**Task requirements**
Filter these entries, keeping only lines that hold the word "trapezoid".

***** Working data *****

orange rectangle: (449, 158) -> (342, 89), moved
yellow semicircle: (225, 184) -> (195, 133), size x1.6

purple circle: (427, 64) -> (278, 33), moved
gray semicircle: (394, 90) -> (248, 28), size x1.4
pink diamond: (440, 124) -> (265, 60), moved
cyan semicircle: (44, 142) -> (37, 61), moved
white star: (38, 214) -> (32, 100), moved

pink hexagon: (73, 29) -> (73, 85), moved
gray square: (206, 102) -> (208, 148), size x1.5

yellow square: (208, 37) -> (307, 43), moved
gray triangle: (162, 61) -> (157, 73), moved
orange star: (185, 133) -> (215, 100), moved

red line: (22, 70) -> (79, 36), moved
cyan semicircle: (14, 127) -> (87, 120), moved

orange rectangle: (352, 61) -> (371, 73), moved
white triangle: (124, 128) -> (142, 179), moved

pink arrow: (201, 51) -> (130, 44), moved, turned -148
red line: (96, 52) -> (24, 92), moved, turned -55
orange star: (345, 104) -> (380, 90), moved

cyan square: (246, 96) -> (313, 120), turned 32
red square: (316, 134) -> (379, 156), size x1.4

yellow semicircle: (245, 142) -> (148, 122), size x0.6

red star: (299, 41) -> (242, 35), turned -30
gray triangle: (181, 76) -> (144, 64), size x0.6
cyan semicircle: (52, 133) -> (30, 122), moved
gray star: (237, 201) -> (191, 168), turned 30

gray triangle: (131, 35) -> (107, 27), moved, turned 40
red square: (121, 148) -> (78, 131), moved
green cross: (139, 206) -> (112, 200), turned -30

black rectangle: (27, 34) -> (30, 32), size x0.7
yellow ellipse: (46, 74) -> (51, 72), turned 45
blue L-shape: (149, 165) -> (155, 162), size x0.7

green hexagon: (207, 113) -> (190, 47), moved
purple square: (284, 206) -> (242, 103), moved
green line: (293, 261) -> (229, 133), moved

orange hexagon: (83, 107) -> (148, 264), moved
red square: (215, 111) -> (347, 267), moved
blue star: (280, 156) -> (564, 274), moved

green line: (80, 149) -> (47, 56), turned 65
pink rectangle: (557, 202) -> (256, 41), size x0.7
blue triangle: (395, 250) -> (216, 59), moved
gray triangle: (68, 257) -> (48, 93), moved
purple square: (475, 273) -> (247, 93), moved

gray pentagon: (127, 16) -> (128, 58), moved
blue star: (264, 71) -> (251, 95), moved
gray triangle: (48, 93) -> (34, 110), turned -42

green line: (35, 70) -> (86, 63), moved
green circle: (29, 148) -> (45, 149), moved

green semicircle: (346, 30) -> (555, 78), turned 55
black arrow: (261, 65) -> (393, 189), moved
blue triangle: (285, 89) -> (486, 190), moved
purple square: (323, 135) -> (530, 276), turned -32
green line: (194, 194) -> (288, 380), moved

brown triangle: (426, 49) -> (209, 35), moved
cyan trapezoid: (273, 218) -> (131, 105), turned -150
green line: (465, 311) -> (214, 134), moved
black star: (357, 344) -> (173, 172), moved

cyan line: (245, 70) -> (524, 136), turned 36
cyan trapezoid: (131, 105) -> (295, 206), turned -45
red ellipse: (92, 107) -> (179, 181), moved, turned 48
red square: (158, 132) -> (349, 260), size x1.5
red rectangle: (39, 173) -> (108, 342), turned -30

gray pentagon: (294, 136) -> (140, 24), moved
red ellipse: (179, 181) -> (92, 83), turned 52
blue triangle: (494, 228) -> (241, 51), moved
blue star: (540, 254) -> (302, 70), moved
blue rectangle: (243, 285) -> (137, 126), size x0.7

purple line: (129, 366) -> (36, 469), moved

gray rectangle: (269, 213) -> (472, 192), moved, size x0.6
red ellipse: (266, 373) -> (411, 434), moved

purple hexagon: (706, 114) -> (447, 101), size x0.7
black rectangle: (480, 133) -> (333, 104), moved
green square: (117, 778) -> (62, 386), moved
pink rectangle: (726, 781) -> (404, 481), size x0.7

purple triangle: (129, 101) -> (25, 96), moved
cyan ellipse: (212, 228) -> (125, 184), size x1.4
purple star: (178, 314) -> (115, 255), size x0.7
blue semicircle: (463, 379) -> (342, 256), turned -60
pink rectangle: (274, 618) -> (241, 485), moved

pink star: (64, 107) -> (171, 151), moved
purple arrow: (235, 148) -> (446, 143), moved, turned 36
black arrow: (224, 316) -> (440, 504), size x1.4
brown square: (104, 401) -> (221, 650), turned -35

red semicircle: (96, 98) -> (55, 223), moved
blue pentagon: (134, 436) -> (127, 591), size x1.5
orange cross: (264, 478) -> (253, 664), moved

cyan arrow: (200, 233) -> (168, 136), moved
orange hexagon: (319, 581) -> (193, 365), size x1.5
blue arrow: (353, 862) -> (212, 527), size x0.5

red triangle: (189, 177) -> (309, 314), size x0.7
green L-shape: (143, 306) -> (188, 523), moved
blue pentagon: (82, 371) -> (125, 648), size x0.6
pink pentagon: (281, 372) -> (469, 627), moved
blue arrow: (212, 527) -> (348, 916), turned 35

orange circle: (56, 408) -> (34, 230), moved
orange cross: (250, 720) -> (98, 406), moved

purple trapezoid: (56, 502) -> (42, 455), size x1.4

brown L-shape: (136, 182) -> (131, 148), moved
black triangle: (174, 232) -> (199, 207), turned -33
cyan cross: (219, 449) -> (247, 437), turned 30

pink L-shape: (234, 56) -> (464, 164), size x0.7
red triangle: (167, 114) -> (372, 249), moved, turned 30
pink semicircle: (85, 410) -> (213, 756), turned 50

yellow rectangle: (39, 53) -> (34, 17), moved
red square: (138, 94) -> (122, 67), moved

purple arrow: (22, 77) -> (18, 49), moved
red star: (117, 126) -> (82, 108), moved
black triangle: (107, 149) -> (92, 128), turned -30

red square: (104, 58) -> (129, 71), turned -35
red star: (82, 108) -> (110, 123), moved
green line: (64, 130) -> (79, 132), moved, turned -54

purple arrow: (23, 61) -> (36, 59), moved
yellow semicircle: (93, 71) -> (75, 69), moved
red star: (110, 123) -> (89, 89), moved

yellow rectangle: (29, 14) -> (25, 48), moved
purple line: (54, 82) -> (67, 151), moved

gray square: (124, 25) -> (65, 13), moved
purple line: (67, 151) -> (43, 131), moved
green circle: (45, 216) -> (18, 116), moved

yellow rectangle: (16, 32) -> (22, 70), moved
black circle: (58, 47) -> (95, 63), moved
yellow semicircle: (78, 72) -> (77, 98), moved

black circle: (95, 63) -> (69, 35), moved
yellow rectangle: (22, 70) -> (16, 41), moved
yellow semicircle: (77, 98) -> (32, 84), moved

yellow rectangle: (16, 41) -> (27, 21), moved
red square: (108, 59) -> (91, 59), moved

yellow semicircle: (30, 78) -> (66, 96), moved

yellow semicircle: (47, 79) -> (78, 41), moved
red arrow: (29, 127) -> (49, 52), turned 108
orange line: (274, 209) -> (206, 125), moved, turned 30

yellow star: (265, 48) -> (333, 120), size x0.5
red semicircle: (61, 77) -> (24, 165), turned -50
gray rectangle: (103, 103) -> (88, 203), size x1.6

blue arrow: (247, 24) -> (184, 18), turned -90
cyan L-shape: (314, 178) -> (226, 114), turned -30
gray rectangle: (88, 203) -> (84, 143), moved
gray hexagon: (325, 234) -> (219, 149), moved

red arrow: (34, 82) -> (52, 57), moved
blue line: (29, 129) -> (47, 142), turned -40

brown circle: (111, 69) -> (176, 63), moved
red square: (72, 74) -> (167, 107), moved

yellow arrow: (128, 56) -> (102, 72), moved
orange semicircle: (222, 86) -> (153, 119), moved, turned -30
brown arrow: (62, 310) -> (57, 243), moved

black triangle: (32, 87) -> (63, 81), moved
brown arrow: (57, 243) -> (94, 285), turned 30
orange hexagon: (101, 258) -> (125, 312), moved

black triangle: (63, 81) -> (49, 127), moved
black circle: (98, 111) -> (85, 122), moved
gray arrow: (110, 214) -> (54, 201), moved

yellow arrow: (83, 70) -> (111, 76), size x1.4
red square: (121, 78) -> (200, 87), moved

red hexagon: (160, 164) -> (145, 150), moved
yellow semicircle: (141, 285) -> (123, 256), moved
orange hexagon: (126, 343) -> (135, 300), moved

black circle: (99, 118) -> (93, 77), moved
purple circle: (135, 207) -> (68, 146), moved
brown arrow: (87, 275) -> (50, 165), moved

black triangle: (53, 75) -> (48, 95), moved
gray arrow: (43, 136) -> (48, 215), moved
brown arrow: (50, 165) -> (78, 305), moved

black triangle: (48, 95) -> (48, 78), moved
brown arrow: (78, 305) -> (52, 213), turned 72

*****

**Finished task**
cyan trapezoid: (273, 218) -> (131, 105), turned -150
cyan trapezoid: (131, 105) -> (295, 206), turned -45
purple trapezoid: (56, 502) -> (42, 455), size x1.4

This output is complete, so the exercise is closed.